:: TASK BRIEF ::
Transcribe exactly everything in the data below from the line containing "red slope E6:G8" down to the line containing "purple cone L4 level 2 -> none", both lines included and nothing further.

:: THE DATA ::
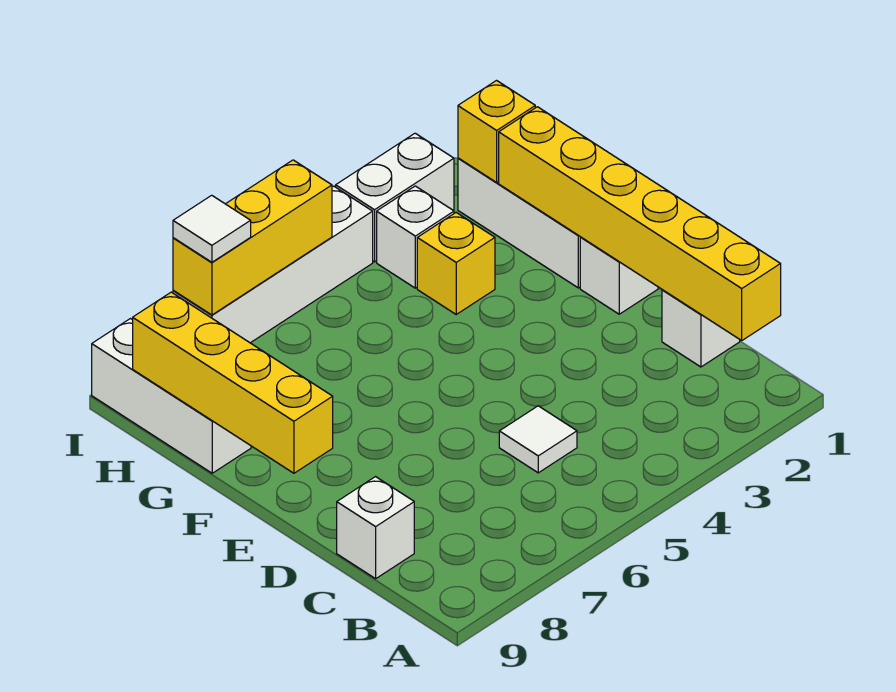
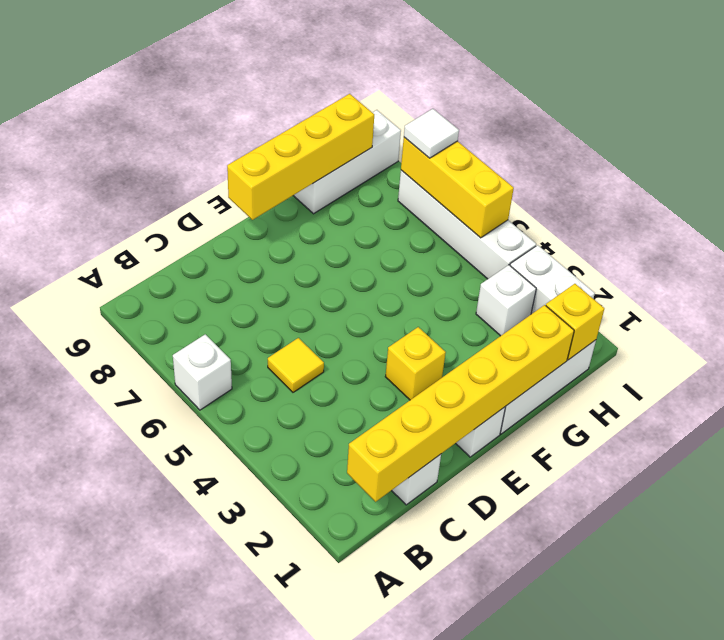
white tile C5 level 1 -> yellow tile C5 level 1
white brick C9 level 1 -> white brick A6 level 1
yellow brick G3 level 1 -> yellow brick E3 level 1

* * *

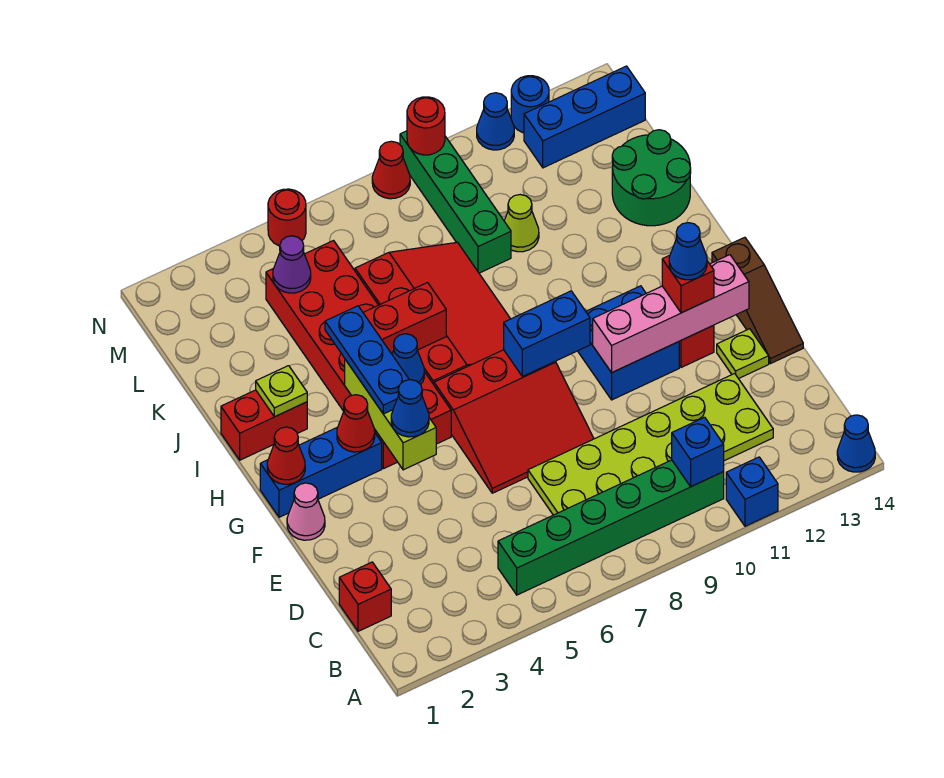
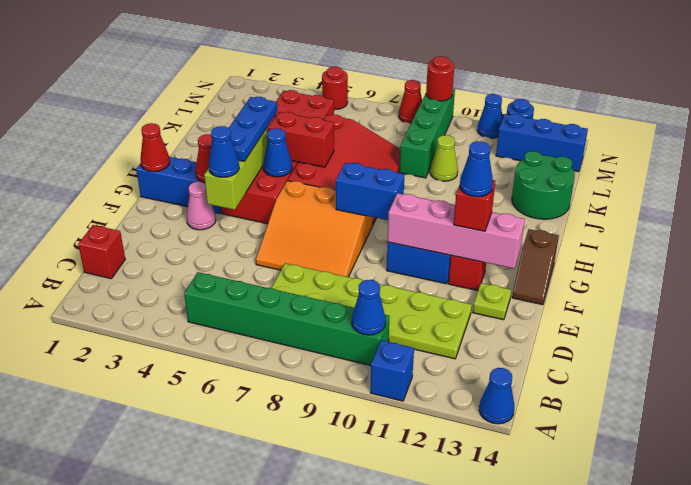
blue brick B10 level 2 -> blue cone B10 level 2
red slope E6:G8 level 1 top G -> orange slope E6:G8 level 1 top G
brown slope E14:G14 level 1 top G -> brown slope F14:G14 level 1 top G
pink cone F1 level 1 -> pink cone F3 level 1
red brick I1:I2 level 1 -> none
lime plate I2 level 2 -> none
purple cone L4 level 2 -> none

...

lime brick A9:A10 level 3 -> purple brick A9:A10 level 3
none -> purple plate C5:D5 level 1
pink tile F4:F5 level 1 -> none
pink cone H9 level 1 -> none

:: REPLY ::
red slope E6:G8 level 1 top G -> orange slope E6:G8 level 1 top G
brown slope E14:G14 level 1 top G -> brown slope F14:G14 level 1 top G
pink cone F1 level 1 -> pink cone F3 level 1
red brick I1:I2 level 1 -> none
lime plate I2 level 2 -> none
purple cone L4 level 2 -> none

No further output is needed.